EXERCISE REQUIREMENTS:
All lines in the data that hold the word "slope" need copying.

DATA FOR THIS EXERCISE:

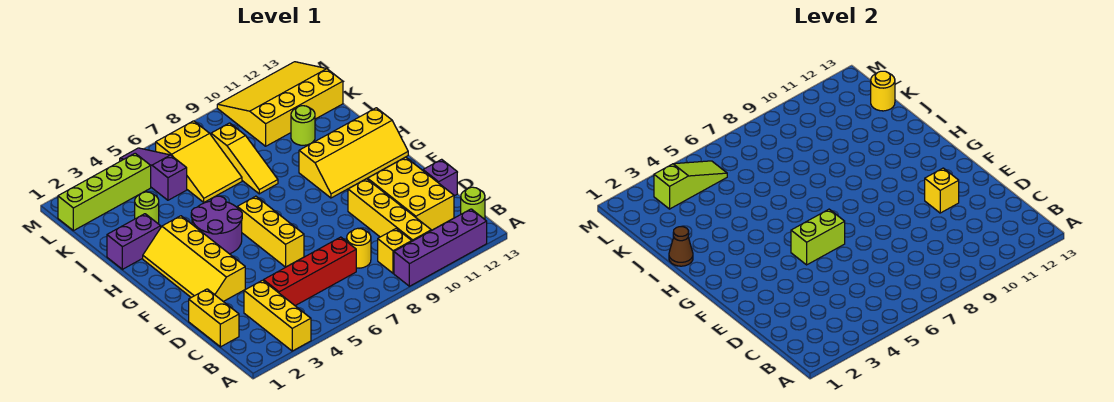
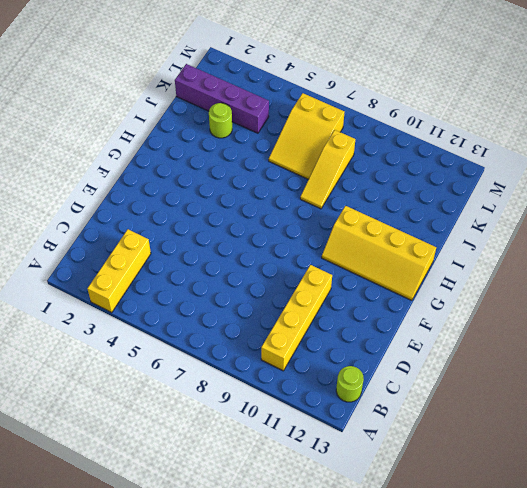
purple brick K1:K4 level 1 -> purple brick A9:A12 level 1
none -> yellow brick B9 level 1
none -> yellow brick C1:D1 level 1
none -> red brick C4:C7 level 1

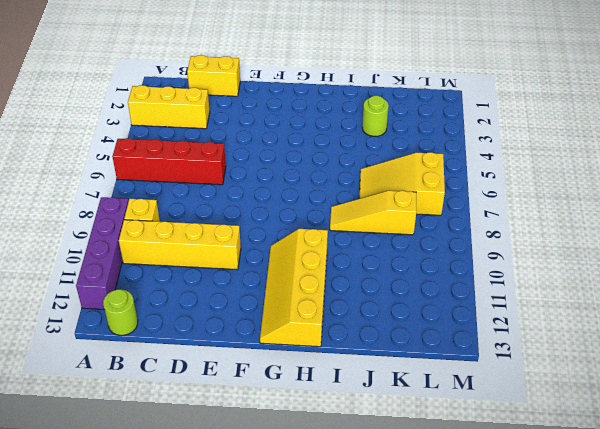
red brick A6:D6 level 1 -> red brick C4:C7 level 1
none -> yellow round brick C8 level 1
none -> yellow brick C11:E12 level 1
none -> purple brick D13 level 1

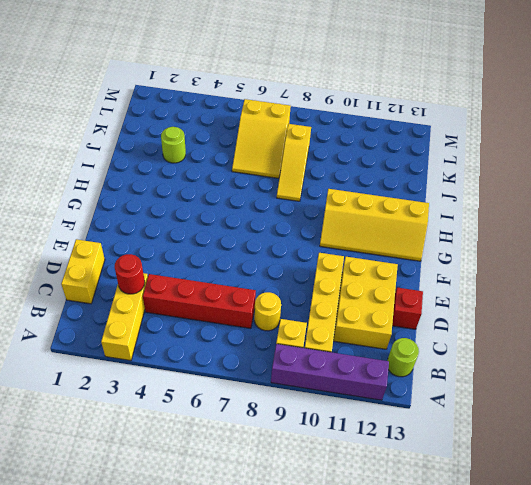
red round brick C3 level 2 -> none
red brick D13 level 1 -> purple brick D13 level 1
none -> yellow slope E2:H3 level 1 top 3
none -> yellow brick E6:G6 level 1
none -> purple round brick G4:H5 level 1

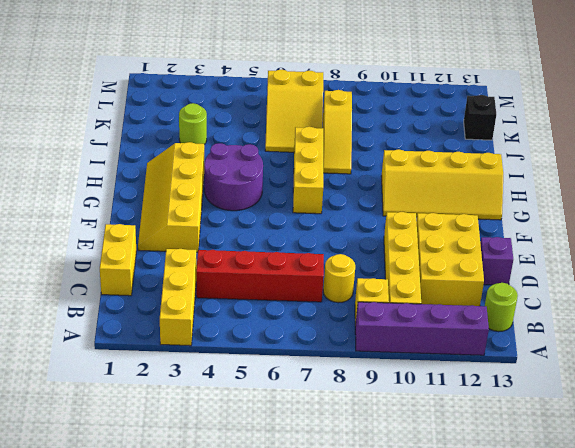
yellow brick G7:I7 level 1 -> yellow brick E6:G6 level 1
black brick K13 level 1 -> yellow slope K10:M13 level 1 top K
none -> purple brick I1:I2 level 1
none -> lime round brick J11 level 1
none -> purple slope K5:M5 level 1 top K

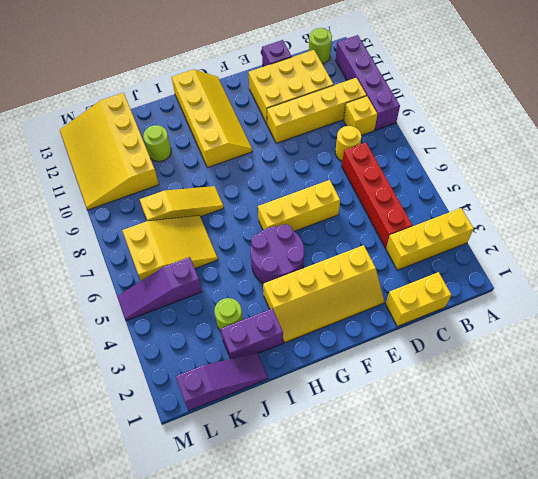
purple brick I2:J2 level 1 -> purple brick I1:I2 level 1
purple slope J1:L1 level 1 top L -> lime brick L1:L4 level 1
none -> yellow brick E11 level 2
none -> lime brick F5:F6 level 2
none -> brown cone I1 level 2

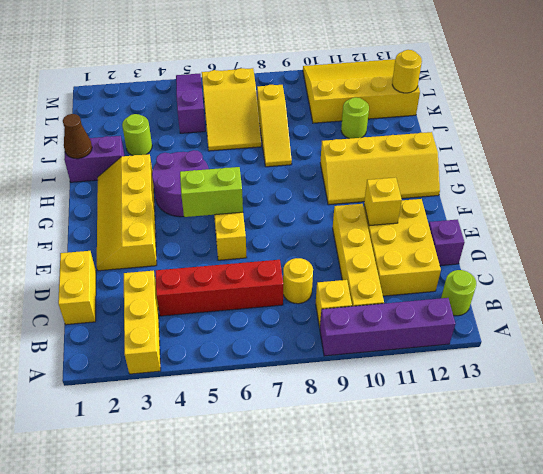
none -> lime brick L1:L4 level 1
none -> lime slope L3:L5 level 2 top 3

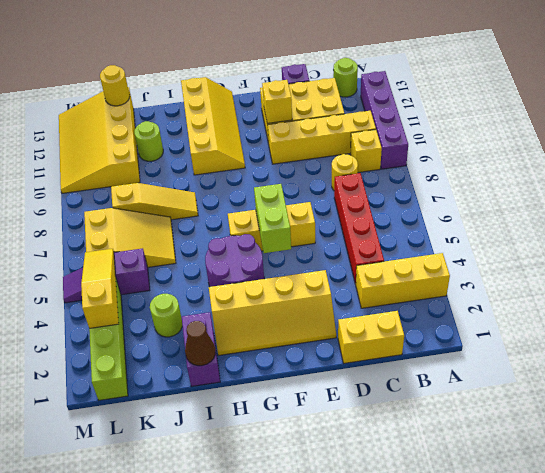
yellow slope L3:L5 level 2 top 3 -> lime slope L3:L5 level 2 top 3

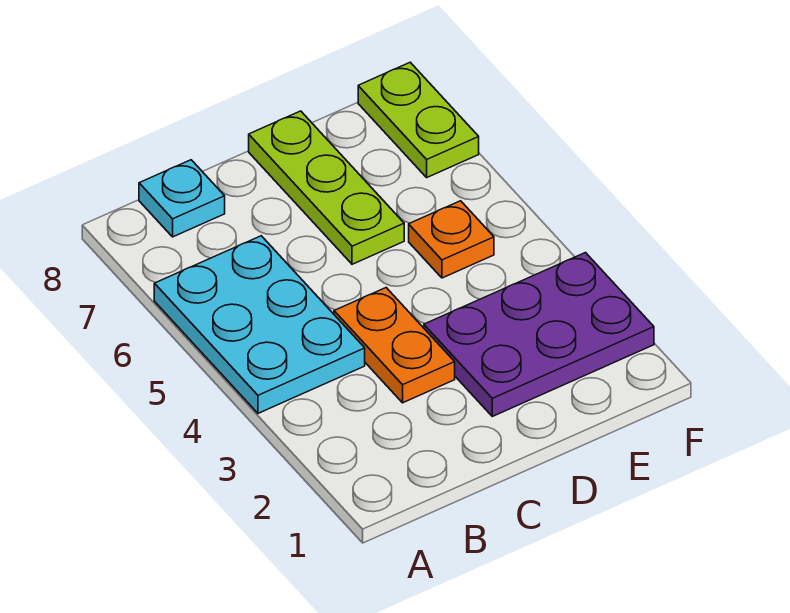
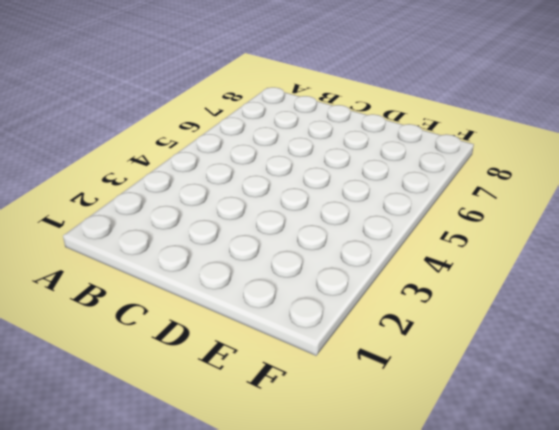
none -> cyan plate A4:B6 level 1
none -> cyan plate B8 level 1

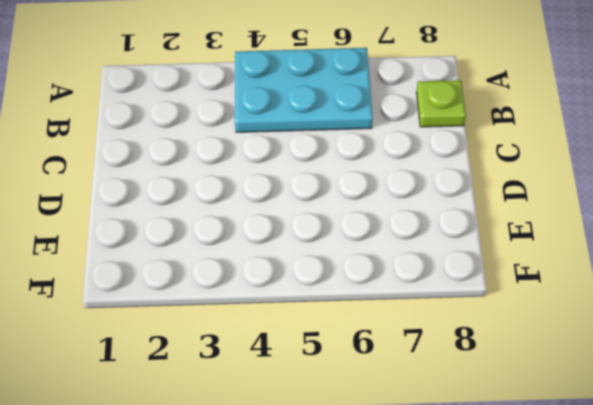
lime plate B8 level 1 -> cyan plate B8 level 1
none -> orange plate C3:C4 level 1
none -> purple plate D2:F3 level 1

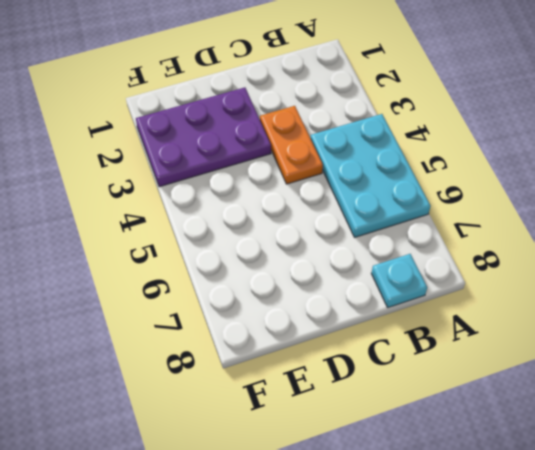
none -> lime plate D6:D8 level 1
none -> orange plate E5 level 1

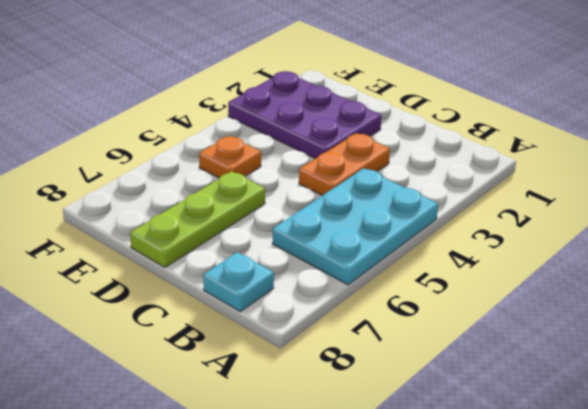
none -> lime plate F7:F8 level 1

ANSWER BOX:
none -> yellow slope E2:H3 level 1 top 3
black brick K13 level 1 -> yellow slope K10:M13 level 1 top K
none -> purple slope K5:M5 level 1 top K
purple slope J1:L1 level 1 top L -> lime brick L1:L4 level 1
none -> lime slope L3:L5 level 2 top 3
yellow slope L3:L5 level 2 top 3 -> lime slope L3:L5 level 2 top 3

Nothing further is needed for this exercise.